● **WHAT IS EXPECTED**:
Transcribe every line of the material below without change, apart from dropping the pictures.

● **TASK DATA**:
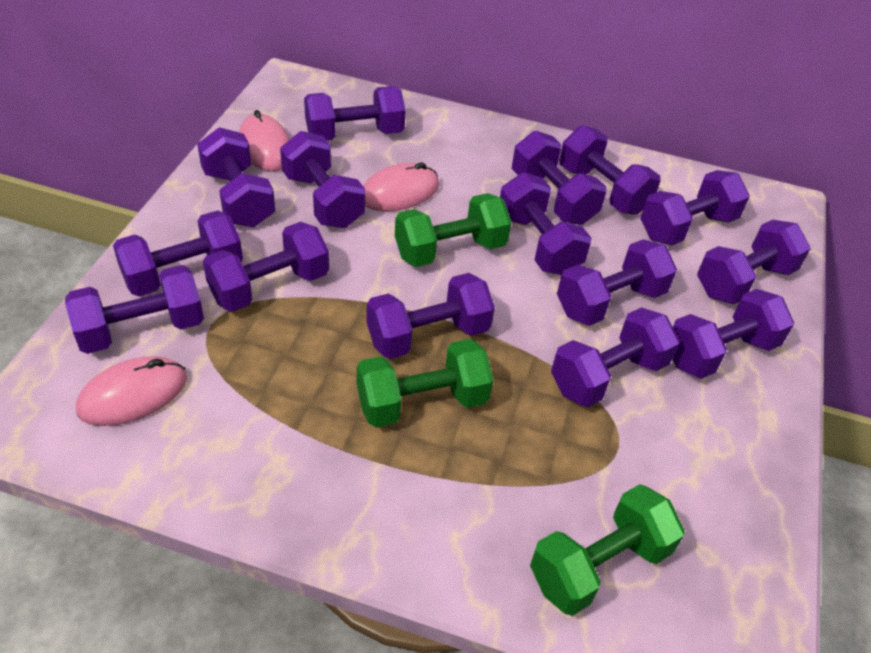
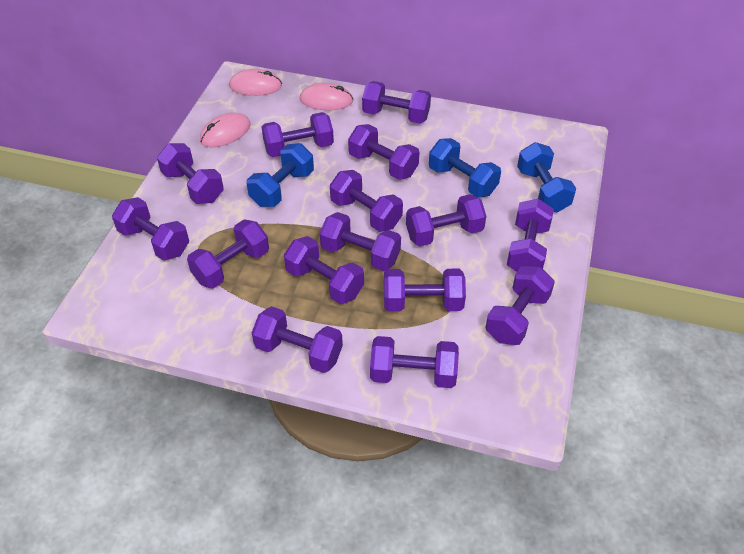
blue dumbbell: 0 -> 3
green dumbbell: 3 -> 0

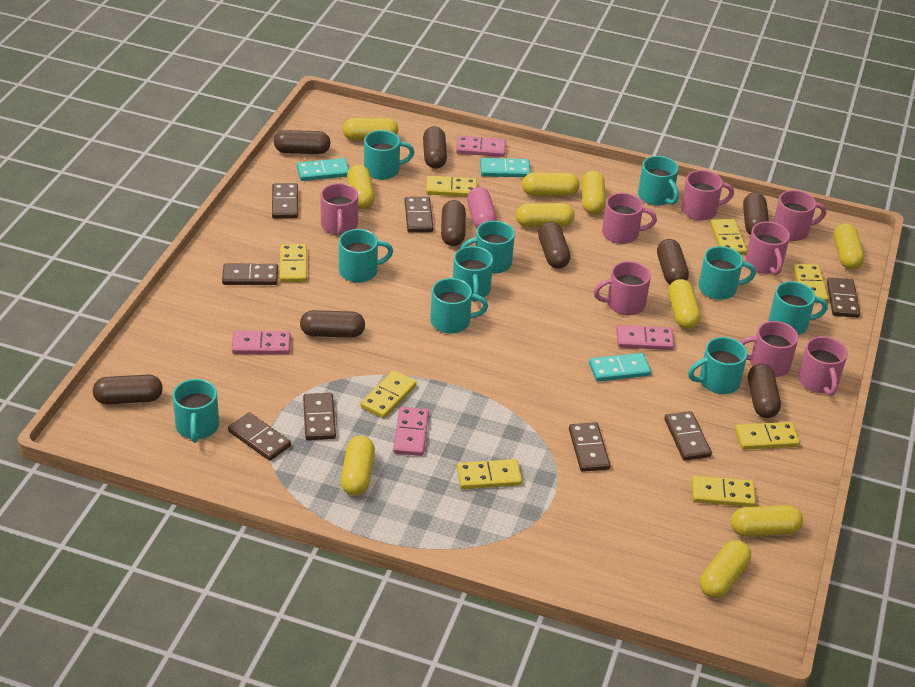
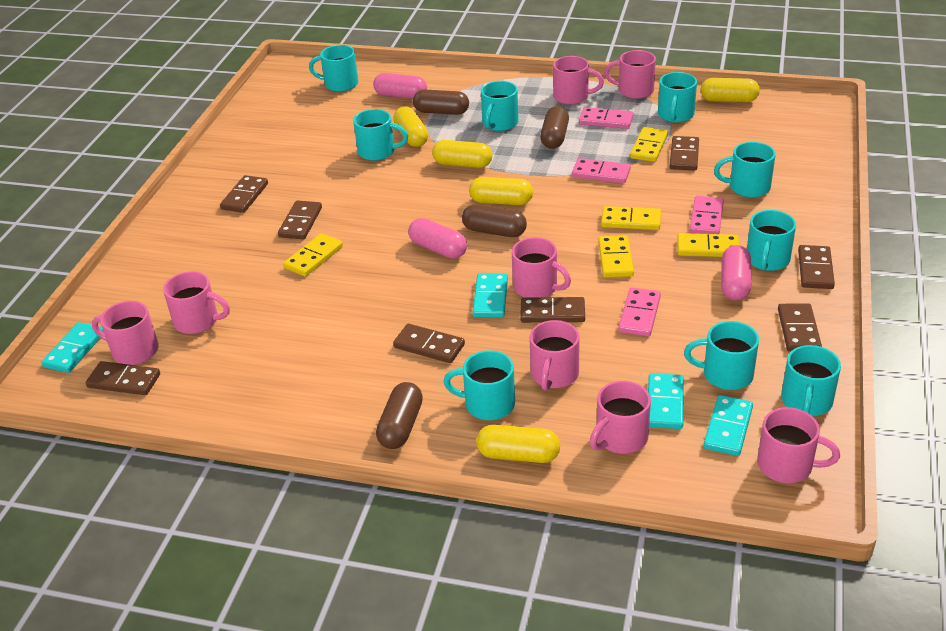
brown capsule: 9 -> 4
pink capsule: 1 -> 3
turquoise domino: 3 -> 4
turquoise mug: 10 -> 9
yellow capsule: 10 -> 5
yellow domino: 8 -> 5

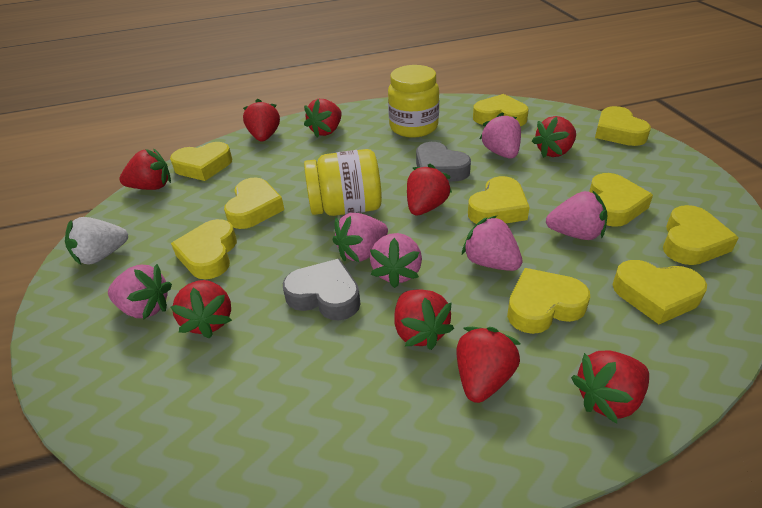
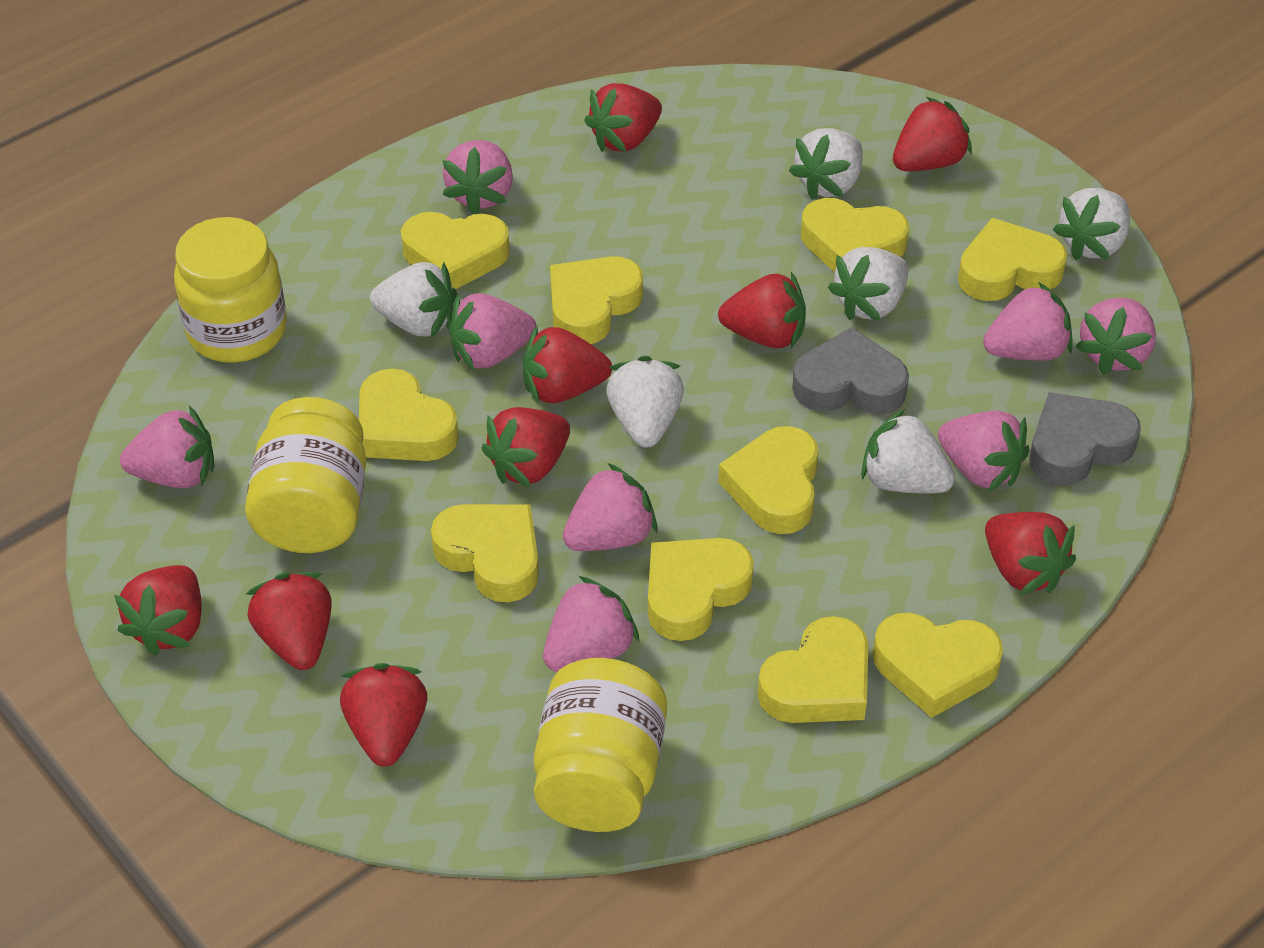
pink strawberry: 6 -> 8
white strawberry: 1 -> 6
yellow jar: 2 -> 3

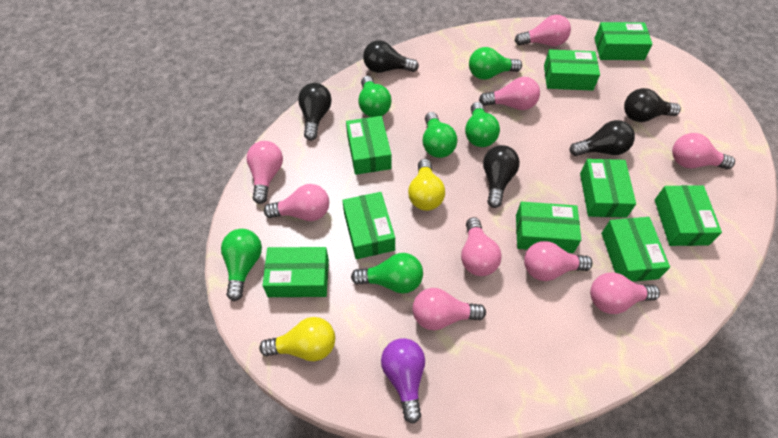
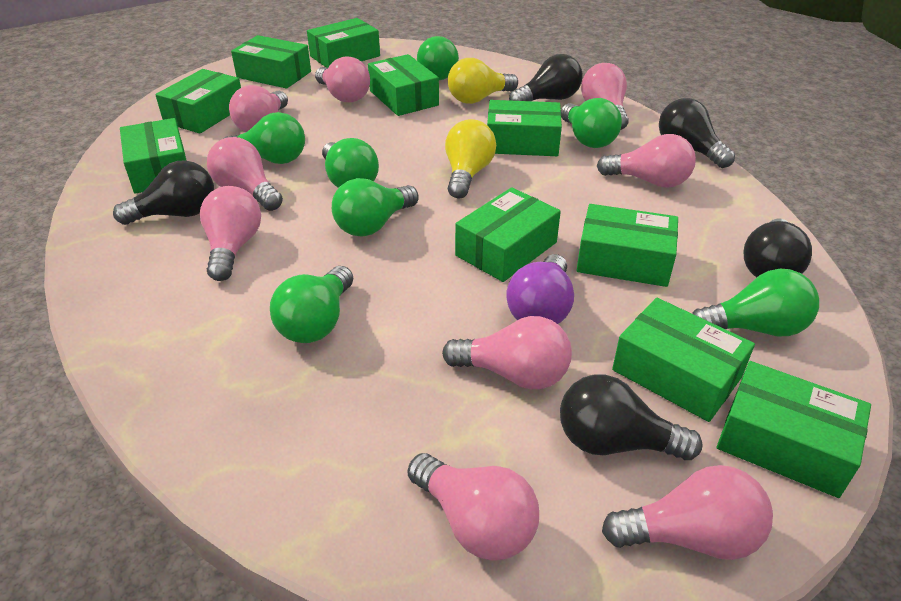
green box: 9 -> 10
green light bulb: 6 -> 7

● **EXERCISE RESULT**:
blue dumbbell: 0 -> 3
green dumbbell: 3 -> 0

brown capsule: 9 -> 4
pink capsule: 1 -> 3
turquoise domino: 3 -> 4
turquoise mug: 10 -> 9
yellow capsule: 10 -> 5
yellow domino: 8 -> 5

pink strawberry: 6 -> 8
white strawberry: 1 -> 6
yellow jar: 2 -> 3

green box: 9 -> 10
green light bulb: 6 -> 7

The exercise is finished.